HOW TO COMPLETE THIS TASK: Below are the entries to work from; restate word for word the portion that opens with the line containing "purple jar: 2 -> 1" and closes with the line containing "brown cube: 2 -> 1", keeping both.

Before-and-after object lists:
===============

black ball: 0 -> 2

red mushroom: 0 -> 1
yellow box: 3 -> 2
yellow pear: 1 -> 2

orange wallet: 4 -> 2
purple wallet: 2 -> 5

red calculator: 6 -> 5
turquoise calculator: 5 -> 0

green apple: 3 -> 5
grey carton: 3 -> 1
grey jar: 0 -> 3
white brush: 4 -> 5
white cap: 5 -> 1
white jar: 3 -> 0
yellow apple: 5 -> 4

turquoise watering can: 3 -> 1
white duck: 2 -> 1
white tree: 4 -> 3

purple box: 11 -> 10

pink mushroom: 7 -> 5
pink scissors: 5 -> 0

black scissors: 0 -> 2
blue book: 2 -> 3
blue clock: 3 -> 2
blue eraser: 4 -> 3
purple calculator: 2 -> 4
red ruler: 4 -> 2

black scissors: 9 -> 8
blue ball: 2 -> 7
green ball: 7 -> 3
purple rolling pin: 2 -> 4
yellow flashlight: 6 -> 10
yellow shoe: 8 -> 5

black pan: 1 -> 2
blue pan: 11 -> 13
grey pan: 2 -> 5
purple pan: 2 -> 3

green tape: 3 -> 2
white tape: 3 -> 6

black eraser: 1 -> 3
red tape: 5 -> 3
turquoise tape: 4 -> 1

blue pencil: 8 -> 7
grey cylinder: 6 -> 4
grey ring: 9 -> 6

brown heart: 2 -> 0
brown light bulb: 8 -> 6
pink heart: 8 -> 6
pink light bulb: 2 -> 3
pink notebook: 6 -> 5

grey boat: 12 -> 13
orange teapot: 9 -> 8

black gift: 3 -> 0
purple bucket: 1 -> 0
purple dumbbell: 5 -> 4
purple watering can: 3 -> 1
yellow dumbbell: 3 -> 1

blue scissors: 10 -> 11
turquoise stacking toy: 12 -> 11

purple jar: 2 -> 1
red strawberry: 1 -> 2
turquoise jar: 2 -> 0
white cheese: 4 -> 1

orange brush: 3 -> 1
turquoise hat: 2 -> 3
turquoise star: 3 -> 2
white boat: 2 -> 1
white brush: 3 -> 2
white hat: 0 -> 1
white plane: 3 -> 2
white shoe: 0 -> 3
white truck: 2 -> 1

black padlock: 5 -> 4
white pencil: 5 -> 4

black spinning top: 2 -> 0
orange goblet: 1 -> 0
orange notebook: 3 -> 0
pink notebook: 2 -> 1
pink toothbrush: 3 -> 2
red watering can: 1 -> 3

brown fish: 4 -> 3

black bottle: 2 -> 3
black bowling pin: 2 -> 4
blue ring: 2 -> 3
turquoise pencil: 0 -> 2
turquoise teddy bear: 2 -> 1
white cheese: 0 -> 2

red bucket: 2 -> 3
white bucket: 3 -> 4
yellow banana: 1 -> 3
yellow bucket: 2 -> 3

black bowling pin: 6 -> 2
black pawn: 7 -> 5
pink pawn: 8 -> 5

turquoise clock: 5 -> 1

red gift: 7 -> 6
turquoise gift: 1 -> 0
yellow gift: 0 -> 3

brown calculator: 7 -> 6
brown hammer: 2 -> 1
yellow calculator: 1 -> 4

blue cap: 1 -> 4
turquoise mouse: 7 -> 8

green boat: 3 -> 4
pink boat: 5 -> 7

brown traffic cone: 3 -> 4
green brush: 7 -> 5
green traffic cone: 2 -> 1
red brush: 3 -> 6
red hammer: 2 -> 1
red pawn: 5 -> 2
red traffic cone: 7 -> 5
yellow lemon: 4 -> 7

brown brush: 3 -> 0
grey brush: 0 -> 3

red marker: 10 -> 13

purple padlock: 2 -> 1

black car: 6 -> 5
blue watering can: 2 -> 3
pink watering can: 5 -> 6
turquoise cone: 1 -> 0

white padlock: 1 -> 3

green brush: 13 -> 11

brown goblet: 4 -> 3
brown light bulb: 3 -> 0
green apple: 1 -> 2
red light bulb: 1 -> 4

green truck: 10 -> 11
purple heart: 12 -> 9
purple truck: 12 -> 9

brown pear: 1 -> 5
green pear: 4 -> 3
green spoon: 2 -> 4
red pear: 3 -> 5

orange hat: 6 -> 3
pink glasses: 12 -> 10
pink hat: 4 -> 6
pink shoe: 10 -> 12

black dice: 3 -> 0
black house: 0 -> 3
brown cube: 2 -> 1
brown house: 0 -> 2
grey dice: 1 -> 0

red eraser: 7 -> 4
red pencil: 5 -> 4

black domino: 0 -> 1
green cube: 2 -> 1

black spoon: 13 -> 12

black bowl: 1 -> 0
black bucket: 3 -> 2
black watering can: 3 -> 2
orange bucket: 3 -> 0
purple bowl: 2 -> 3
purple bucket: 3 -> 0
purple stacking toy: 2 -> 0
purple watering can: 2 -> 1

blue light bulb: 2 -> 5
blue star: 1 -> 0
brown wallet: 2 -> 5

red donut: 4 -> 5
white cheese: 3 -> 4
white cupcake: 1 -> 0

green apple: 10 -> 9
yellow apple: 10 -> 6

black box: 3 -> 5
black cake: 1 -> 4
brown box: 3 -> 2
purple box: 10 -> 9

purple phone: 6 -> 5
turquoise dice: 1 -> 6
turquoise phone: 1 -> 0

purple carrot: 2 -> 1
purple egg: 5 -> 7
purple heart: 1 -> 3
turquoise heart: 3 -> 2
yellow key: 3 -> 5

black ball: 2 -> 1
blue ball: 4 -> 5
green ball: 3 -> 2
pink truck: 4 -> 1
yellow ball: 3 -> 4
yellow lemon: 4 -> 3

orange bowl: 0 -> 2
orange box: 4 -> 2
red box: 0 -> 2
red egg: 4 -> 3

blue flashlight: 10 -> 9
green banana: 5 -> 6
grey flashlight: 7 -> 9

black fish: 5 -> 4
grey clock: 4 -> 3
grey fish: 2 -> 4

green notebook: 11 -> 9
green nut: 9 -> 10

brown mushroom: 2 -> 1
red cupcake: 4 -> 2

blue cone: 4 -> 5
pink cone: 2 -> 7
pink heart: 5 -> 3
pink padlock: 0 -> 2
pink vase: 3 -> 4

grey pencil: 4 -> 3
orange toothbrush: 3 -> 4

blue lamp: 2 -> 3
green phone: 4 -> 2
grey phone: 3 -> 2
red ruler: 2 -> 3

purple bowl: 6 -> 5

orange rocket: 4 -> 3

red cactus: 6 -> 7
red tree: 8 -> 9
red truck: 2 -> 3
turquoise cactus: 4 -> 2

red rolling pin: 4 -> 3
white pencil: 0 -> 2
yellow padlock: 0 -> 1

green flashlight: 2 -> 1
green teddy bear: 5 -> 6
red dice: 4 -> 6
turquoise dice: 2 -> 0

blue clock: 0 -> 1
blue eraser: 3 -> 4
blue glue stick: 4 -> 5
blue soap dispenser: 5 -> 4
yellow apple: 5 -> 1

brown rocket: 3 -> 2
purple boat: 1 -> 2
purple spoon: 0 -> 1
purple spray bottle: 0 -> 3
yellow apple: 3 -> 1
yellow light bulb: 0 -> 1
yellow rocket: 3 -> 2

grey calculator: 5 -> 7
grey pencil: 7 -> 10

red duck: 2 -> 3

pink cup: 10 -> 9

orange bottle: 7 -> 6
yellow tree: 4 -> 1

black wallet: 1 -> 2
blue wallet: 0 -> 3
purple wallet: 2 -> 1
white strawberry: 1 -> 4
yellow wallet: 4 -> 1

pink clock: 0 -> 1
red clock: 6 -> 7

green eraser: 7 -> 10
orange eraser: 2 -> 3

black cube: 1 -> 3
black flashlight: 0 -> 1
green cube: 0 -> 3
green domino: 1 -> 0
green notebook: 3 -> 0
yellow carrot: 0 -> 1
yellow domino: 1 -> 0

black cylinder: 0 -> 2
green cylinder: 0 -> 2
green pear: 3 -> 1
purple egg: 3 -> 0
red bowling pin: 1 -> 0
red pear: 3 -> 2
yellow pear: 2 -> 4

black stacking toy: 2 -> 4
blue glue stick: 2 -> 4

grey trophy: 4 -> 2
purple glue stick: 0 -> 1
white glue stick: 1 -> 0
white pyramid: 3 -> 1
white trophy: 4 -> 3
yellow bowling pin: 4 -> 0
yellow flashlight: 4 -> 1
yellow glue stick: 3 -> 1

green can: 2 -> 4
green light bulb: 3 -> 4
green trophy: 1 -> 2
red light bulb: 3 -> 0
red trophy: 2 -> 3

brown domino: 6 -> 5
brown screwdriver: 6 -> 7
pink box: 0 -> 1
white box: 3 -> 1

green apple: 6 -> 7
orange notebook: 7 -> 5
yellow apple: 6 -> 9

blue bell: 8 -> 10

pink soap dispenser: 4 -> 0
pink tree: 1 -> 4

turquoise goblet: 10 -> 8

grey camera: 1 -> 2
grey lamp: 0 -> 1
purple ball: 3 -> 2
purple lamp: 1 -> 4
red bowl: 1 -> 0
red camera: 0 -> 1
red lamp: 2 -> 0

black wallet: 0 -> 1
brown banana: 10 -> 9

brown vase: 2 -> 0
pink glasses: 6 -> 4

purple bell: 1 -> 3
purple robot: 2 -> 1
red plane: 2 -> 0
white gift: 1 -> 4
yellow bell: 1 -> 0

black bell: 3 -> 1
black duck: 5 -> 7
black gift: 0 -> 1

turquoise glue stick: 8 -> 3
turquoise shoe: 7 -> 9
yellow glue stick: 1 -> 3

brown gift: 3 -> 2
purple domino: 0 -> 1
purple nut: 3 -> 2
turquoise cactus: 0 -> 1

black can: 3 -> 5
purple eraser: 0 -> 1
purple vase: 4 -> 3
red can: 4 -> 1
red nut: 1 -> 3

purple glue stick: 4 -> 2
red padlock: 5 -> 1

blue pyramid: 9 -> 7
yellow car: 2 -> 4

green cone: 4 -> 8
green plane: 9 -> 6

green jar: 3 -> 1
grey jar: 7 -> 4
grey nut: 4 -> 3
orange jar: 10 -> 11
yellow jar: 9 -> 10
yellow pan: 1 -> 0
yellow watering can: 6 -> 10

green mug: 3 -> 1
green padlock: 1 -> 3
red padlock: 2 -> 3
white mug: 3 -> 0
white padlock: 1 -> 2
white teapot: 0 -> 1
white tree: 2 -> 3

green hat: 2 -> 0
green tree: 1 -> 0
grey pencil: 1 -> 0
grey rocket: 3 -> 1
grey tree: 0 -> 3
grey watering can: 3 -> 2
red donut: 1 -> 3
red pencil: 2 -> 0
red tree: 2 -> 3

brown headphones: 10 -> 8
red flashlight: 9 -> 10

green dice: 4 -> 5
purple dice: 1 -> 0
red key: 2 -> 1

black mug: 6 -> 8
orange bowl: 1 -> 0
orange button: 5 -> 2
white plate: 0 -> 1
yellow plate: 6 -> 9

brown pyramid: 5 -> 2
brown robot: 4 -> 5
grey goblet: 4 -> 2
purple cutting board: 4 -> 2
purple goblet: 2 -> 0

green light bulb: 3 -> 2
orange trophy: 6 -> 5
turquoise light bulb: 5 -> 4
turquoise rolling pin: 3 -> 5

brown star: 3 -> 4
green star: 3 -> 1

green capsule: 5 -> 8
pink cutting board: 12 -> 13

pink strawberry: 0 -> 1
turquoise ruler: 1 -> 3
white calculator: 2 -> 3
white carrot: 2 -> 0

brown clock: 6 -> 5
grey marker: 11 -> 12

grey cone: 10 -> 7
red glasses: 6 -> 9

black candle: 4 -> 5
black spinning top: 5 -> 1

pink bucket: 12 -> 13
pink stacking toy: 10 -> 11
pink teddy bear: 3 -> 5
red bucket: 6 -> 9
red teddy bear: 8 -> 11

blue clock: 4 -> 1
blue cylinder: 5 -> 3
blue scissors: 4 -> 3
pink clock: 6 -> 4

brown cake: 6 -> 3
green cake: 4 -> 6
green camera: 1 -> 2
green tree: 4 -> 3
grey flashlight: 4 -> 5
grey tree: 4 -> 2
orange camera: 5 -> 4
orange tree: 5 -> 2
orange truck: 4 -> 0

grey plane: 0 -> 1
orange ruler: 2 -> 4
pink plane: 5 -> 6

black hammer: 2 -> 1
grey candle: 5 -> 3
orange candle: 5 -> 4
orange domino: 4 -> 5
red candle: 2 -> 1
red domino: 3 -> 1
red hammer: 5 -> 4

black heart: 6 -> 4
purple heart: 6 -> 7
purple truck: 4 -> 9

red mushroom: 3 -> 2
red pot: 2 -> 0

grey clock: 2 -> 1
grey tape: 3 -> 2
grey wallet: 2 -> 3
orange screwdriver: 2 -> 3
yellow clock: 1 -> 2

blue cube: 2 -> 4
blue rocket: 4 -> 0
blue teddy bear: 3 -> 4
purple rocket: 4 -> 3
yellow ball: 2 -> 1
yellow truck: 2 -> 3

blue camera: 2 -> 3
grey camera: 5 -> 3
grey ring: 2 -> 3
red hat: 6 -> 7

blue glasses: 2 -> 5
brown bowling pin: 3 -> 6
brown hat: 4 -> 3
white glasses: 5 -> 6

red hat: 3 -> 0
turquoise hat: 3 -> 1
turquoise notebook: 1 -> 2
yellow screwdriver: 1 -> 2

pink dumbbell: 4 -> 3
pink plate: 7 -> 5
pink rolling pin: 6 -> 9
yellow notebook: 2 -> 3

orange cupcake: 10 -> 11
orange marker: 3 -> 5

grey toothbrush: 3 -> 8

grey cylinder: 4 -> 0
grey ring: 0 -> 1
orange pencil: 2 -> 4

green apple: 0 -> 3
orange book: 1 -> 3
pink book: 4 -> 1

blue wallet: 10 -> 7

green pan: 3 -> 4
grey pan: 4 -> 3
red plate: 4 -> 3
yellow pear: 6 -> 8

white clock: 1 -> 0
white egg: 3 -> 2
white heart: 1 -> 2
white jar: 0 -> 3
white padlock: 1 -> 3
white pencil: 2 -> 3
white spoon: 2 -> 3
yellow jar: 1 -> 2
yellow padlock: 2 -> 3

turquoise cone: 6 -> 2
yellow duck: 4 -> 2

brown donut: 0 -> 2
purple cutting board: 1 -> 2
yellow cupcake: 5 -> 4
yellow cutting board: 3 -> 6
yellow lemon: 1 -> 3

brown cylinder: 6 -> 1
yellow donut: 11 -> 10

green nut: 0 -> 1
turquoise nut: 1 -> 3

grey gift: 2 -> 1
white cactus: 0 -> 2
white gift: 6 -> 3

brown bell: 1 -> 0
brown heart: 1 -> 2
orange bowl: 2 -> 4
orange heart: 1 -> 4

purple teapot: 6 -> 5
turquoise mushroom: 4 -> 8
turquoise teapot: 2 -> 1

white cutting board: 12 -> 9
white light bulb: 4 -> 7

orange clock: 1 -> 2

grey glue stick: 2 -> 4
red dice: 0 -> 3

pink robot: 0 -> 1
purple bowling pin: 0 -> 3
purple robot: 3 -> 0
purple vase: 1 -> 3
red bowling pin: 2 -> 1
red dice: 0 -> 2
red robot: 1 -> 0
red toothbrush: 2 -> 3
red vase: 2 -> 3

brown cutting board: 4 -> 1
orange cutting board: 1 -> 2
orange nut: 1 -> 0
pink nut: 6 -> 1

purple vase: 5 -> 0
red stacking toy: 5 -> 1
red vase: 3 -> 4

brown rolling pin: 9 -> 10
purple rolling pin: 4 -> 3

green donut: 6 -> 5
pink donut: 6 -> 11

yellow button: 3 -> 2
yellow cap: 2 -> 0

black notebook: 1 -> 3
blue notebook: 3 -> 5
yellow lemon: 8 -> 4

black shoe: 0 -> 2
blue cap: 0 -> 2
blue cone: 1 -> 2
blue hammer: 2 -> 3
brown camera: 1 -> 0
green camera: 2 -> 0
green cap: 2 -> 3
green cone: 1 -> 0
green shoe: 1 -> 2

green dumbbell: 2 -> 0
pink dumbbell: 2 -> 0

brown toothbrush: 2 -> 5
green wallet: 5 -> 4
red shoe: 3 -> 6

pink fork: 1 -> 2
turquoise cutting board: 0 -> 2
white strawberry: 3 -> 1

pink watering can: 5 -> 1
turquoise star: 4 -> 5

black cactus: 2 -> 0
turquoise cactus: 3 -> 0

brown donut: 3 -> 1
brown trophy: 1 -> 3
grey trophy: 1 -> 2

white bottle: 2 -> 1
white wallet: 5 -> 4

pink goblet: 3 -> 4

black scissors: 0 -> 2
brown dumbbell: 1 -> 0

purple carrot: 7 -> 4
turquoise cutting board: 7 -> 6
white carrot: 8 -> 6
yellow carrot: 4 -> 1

===============

ANSWER TO THE EXERCISE:
purple jar: 2 -> 1
red strawberry: 1 -> 2
turquoise jar: 2 -> 0
white cheese: 4 -> 1

orange brush: 3 -> 1
turquoise hat: 2 -> 3
turquoise star: 3 -> 2
white boat: 2 -> 1
white brush: 3 -> 2
white hat: 0 -> 1
white plane: 3 -> 2
white shoe: 0 -> 3
white truck: 2 -> 1

black padlock: 5 -> 4
white pencil: 5 -> 4

black spinning top: 2 -> 0
orange goblet: 1 -> 0
orange notebook: 3 -> 0
pink notebook: 2 -> 1
pink toothbrush: 3 -> 2
red watering can: 1 -> 3

brown fish: 4 -> 3

black bottle: 2 -> 3
black bowling pin: 2 -> 4
blue ring: 2 -> 3
turquoise pencil: 0 -> 2
turquoise teddy bear: 2 -> 1
white cheese: 0 -> 2

red bucket: 2 -> 3
white bucket: 3 -> 4
yellow banana: 1 -> 3
yellow bucket: 2 -> 3

black bowling pin: 6 -> 2
black pawn: 7 -> 5
pink pawn: 8 -> 5

turquoise clock: 5 -> 1

red gift: 7 -> 6
turquoise gift: 1 -> 0
yellow gift: 0 -> 3

brown calculator: 7 -> 6
brown hammer: 2 -> 1
yellow calculator: 1 -> 4

blue cap: 1 -> 4
turquoise mouse: 7 -> 8

green boat: 3 -> 4
pink boat: 5 -> 7

brown traffic cone: 3 -> 4
green brush: 7 -> 5
green traffic cone: 2 -> 1
red brush: 3 -> 6
red hammer: 2 -> 1
red pawn: 5 -> 2
red traffic cone: 7 -> 5
yellow lemon: 4 -> 7

brown brush: 3 -> 0
grey brush: 0 -> 3

red marker: 10 -> 13

purple padlock: 2 -> 1

black car: 6 -> 5
blue watering can: 2 -> 3
pink watering can: 5 -> 6
turquoise cone: 1 -> 0

white padlock: 1 -> 3

green brush: 13 -> 11

brown goblet: 4 -> 3
brown light bulb: 3 -> 0
green apple: 1 -> 2
red light bulb: 1 -> 4

green truck: 10 -> 11
purple heart: 12 -> 9
purple truck: 12 -> 9

brown pear: 1 -> 5
green pear: 4 -> 3
green spoon: 2 -> 4
red pear: 3 -> 5

orange hat: 6 -> 3
pink glasses: 12 -> 10
pink hat: 4 -> 6
pink shoe: 10 -> 12

black dice: 3 -> 0
black house: 0 -> 3
brown cube: 2 -> 1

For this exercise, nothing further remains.